• [Work to complete] Look through the entries below and copy exactly the part that begins with the line containing "Someone put down" and ends with the line containing "Someone took away the RoyalBlueWoodenPencil.". Do not copy the pictures.

• [Source material]
---

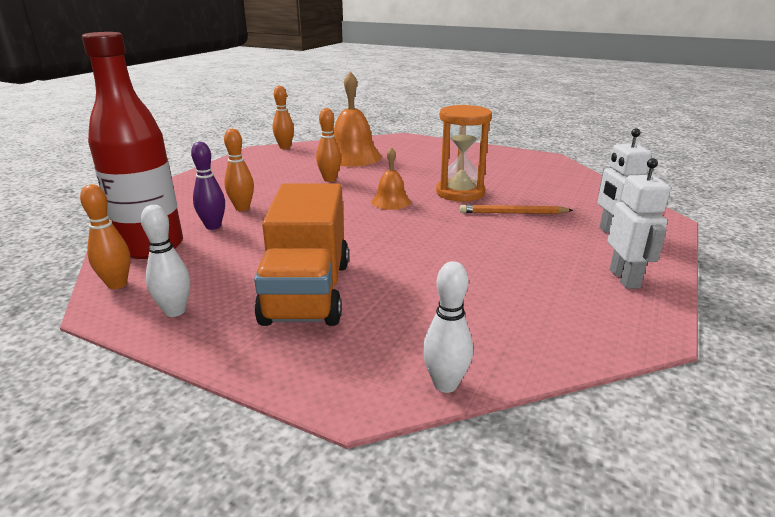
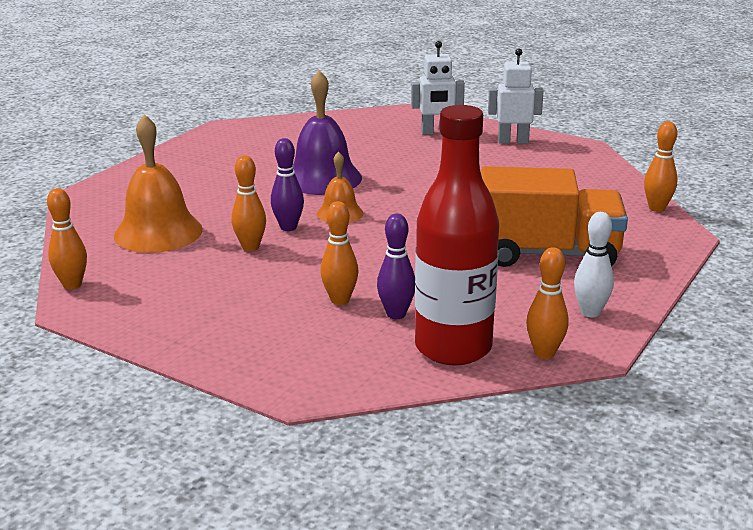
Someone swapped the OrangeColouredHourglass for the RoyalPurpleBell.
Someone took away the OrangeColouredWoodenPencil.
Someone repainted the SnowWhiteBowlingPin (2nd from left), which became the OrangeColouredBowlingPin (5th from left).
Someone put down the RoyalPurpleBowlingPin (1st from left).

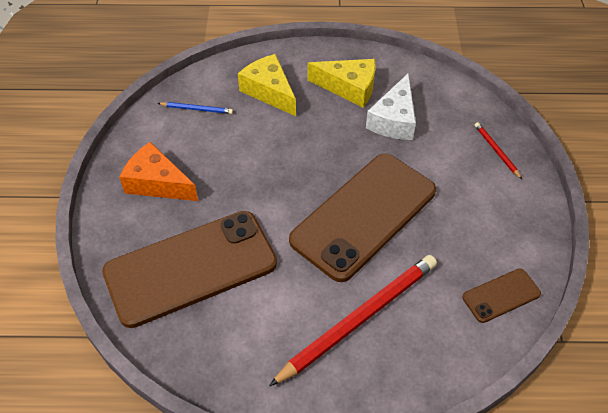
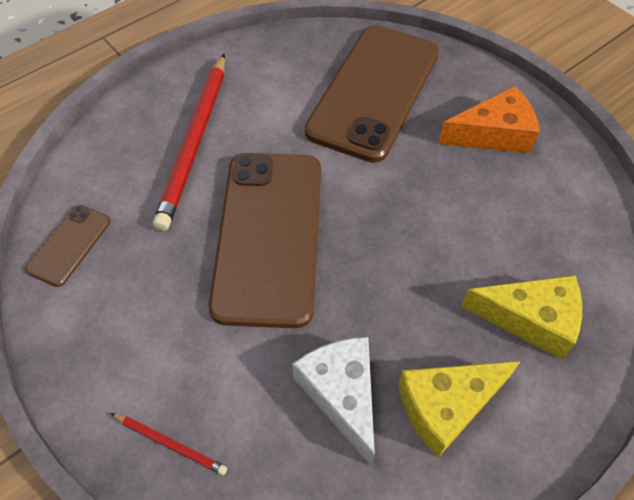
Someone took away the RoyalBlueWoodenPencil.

---

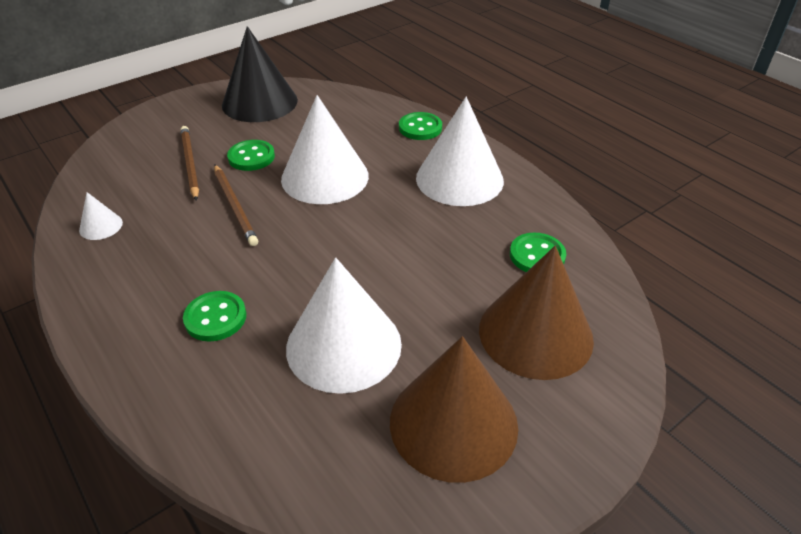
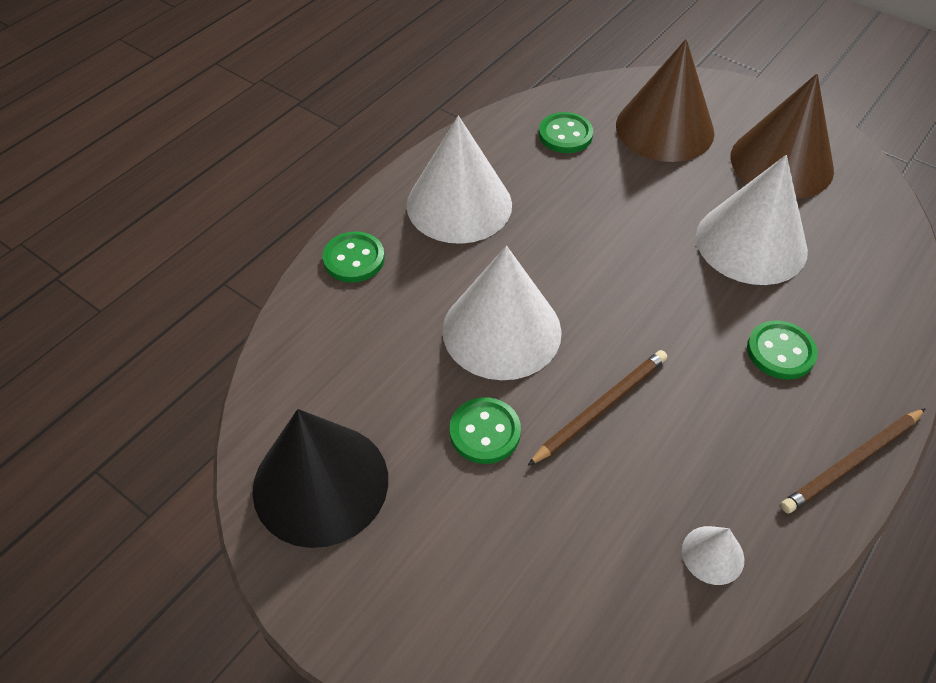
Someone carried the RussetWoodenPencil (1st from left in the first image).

---

• [Finished task]
Someone put down the RoyalPurpleBowlingPin (1st from left).

Someone took away the RoyalBlueWoodenPencil.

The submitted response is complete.